THE EXERCISE:
Rewrite the data below, swapping "Manchester City" for "Manchester United" and keeping everything else the same.

EXERCISE INPUT:
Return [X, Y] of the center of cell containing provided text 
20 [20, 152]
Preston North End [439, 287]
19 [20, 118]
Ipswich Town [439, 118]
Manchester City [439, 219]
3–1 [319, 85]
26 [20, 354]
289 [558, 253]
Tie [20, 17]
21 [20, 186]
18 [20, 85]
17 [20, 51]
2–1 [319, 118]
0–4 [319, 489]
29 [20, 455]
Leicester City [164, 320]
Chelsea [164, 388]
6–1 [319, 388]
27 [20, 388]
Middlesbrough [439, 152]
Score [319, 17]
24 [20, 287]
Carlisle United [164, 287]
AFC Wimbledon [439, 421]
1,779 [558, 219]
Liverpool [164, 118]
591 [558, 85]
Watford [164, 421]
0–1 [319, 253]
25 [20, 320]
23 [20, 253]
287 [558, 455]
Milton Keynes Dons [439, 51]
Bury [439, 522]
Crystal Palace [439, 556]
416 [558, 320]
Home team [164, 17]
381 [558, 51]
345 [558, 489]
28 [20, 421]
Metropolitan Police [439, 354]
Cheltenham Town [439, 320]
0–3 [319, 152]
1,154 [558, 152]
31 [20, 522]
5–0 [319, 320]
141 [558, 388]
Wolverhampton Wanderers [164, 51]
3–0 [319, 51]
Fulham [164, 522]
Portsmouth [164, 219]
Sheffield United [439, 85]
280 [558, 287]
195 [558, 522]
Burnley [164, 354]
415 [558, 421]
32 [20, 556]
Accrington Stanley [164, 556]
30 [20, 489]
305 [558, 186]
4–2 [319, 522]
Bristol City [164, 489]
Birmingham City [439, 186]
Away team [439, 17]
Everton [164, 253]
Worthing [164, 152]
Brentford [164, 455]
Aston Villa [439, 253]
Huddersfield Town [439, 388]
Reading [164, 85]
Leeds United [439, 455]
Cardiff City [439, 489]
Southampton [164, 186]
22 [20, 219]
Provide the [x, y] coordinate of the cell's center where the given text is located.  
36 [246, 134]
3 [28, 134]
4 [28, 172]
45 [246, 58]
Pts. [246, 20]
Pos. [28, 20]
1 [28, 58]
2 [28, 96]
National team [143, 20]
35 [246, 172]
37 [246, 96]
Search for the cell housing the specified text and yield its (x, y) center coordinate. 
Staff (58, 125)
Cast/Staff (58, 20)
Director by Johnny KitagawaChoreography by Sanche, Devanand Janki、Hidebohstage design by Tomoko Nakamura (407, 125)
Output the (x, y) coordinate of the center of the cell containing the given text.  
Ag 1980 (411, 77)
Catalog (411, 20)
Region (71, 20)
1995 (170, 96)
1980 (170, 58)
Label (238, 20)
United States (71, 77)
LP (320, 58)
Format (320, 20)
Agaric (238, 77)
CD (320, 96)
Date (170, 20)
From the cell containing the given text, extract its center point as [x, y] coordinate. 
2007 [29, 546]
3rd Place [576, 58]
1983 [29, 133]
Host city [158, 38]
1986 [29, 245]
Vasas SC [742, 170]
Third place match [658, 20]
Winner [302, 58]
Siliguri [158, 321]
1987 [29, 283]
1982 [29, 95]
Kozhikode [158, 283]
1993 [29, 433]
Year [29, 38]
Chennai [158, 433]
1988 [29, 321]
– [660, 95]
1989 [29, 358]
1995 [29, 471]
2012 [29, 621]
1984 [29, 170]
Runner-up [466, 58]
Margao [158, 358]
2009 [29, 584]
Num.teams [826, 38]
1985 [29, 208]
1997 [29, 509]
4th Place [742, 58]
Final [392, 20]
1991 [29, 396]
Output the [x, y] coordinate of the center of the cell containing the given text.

RESPONSE:
Return [X, Y] of the center of cell containing provided text 
20 [20, 152]
Preston North End [439, 287]
19 [20, 118]
Ipswich Town [439, 118]
Manchester United [439, 219]
3–1 [319, 85]
26 [20, 354]
289 [558, 253]
Tie [20, 17]
21 [20, 186]
18 [20, 85]
17 [20, 51]
2–1 [319, 118]
0–4 [319, 489]
29 [20, 455]
Leicester City [164, 320]
Chelsea [164, 388]
6–1 [319, 388]
27 [20, 388]
Middlesbrough [439, 152]
Score [319, 17]
24 [20, 287]
Carlisle United [164, 287]
AFC Wimbledon [439, 421]
1,779 [558, 219]
Liverpool [164, 118]
591 [558, 85]
Watford [164, 421]
0–1 [319, 253]
25 [20, 320]
23 [20, 253]
287 [558, 455]
Milton Keynes Dons [439, 51]
Bury [439, 522]
Crystal Palace [439, 556]
416 [558, 320]
Home team [164, 17]
381 [558, 51]
345 [558, 489]
28 [20, 421]
Metropolitan Police [439, 354]
Cheltenham Town [439, 320]
0–3 [319, 152]
1,154 [558, 152]
31 [20, 522]
5–0 [319, 320]
141 [558, 388]
Wolverhampton Wanderers [164, 51]
3–0 [319, 51]
Fulham [164, 522]
Portsmouth [164, 219]
Sheffield United [439, 85]
280 [558, 287]
195 [558, 522]
Burnley [164, 354]
415 [558, 421]
32 [20, 556]
Accrington Stanley [164, 556]
30 [20, 489]
305 [558, 186]
4–2 [319, 522]
Bristol City [164, 489]
Birmingham City [439, 186]
Away team [439, 17]
Everton [164, 253]
Worthing [164, 152]
Brentford [164, 455]
Aston Villa [439, 253]
Huddersfield Town [439, 388]
Reading [164, 85]
Leeds United [439, 455]
Cardiff City [439, 489]
Southampton [164, 186]
22 [20, 219]
Provide the [x, y] coordinate of the cell's center where the given text is located.  
36 [246, 134]
3 [28, 134]
4 [28, 172]
45 [246, 58]
Pts. [246, 20]
Pos. [28, 20]
1 [28, 58]
2 [28, 96]
National team [143, 20]
35 [246, 172]
37 [246, 96]
Search for the cell housing the specified text and yield its (x, y) center coordinate. 
Staff (58, 125)
Cast/Staff (58, 20)
Director by Johnny KitagawaChoreography by Sanche, Devanand Janki、Hidebohstage design by Tomoko Nakamura (407, 125)
Output the (x, y) coordinate of the center of the cell containing the given text.  
Ag 1980 (411, 77)
Catalog (411, 20)
Region (71, 20)
1995 (170, 96)
1980 (170, 58)
Label (238, 20)
United States (71, 77)
LP (320, 58)
Format (320, 20)
Agaric (238, 77)
CD (320, 96)
Date (170, 20)
From the cell containing the given text, extract its center point as [x, y] coordinate. 
2007 [29, 546]
3rd Place [576, 58]
1983 [29, 133]
Host city [158, 38]
1986 [29, 245]
Vasas SC [742, 170]
Third place match [658, 20]
Winner [302, 58]
Siliguri [158, 321]
1987 [29, 283]
1982 [29, 95]
Kozhikode [158, 283]
1993 [29, 433]
Year [29, 38]
Chennai [158, 433]
1988 [29, 321]
– [660, 95]
1989 [29, 358]
1995 [29, 471]
2012 [29, 621]
1984 [29, 170]
Runner-up [466, 58]
Margao [158, 358]
2009 [29, 584]
Num.teams [826, 38]
1985 [29, 208]
1997 [29, 509]
4th Place [742, 58]
Final [392, 20]
1991 [29, 396]
Output the [x, y] coordinate of the center of the cell containing the given text.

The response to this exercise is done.